# [Aim of the exercise]
Transcribe exactly the lines that fall between the one holding "R1: none -> 2 (0V, ZOB)" and the one holding "C3: 220nF (GND, IN) -> none", inclusive, from the entries below.

[[ Material provided open ]]

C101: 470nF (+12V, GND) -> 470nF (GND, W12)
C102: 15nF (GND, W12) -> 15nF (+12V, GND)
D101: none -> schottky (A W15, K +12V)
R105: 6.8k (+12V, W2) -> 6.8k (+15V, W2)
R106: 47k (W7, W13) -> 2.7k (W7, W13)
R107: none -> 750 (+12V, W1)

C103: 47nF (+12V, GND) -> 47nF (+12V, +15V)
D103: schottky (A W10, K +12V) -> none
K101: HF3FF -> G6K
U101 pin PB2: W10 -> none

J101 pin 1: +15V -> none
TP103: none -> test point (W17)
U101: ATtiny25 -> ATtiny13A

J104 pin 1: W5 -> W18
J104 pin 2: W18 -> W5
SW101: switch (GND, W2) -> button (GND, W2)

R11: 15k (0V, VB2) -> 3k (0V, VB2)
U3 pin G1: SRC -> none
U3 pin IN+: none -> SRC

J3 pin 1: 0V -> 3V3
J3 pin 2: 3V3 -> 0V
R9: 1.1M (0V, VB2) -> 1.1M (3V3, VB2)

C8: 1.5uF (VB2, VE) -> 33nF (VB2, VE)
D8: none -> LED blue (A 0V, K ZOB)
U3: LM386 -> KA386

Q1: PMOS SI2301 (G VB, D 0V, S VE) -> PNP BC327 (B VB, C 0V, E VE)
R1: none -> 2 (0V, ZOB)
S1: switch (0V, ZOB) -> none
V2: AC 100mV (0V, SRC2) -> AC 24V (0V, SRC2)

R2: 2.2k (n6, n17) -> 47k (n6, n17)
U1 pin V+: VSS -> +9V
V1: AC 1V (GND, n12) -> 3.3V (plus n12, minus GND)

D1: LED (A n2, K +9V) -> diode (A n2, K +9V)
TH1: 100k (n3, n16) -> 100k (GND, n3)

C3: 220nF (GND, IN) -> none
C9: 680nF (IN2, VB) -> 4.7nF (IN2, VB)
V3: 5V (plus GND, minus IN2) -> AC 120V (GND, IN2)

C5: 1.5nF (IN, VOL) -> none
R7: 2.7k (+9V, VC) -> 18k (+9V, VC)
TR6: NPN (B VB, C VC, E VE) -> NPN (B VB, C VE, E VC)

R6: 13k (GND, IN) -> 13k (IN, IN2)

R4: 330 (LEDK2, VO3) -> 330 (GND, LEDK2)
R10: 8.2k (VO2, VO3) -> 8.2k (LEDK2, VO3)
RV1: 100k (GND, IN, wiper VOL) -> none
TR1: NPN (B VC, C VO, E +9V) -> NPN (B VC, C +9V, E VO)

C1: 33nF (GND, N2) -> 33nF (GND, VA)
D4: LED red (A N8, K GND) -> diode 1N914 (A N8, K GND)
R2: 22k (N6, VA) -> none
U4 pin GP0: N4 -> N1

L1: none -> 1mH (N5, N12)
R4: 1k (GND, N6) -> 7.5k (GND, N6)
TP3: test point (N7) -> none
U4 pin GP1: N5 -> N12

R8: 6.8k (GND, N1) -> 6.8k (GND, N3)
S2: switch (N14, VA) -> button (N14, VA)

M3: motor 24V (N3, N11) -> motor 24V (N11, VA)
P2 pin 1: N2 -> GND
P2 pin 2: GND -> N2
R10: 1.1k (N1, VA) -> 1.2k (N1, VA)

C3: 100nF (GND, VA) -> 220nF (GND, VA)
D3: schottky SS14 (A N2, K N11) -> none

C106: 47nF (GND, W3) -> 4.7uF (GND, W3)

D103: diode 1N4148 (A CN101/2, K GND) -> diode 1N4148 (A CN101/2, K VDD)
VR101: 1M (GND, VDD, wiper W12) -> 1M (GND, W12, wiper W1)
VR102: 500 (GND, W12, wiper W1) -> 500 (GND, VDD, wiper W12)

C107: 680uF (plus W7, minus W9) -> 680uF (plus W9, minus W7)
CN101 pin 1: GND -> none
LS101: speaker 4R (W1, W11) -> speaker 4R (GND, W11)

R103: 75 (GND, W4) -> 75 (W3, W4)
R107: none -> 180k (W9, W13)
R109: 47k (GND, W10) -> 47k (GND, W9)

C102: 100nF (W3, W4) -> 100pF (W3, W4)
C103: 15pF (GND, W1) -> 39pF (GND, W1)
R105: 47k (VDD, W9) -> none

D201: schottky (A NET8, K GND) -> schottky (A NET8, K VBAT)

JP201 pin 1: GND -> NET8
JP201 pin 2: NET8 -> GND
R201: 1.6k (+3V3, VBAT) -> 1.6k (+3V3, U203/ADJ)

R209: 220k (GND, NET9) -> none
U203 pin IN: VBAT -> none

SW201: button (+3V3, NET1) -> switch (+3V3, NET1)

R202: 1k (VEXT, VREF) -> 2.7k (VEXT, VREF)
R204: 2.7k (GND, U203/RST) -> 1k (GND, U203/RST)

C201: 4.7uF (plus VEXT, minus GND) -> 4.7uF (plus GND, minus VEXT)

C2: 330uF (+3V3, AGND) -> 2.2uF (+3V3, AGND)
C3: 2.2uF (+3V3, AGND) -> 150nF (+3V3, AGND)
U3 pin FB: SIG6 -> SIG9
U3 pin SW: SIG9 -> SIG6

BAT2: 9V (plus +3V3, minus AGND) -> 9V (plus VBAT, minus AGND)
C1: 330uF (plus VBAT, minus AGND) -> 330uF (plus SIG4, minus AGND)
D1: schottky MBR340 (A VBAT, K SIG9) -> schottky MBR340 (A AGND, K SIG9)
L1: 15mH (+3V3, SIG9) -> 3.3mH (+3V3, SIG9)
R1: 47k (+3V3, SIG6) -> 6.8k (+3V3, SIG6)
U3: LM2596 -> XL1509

[[ Material provided closed ]]

# [Your solution]
R1: none -> 2 (0V, ZOB)
S1: switch (0V, ZOB) -> none
V2: AC 100mV (0V, SRC2) -> AC 24V (0V, SRC2)

R2: 2.2k (n6, n17) -> 47k (n6, n17)
U1 pin V+: VSS -> +9V
V1: AC 1V (GND, n12) -> 3.3V (plus n12, minus GND)

D1: LED (A n2, K +9V) -> diode (A n2, K +9V)
TH1: 100k (n3, n16) -> 100k (GND, n3)

C3: 220nF (GND, IN) -> none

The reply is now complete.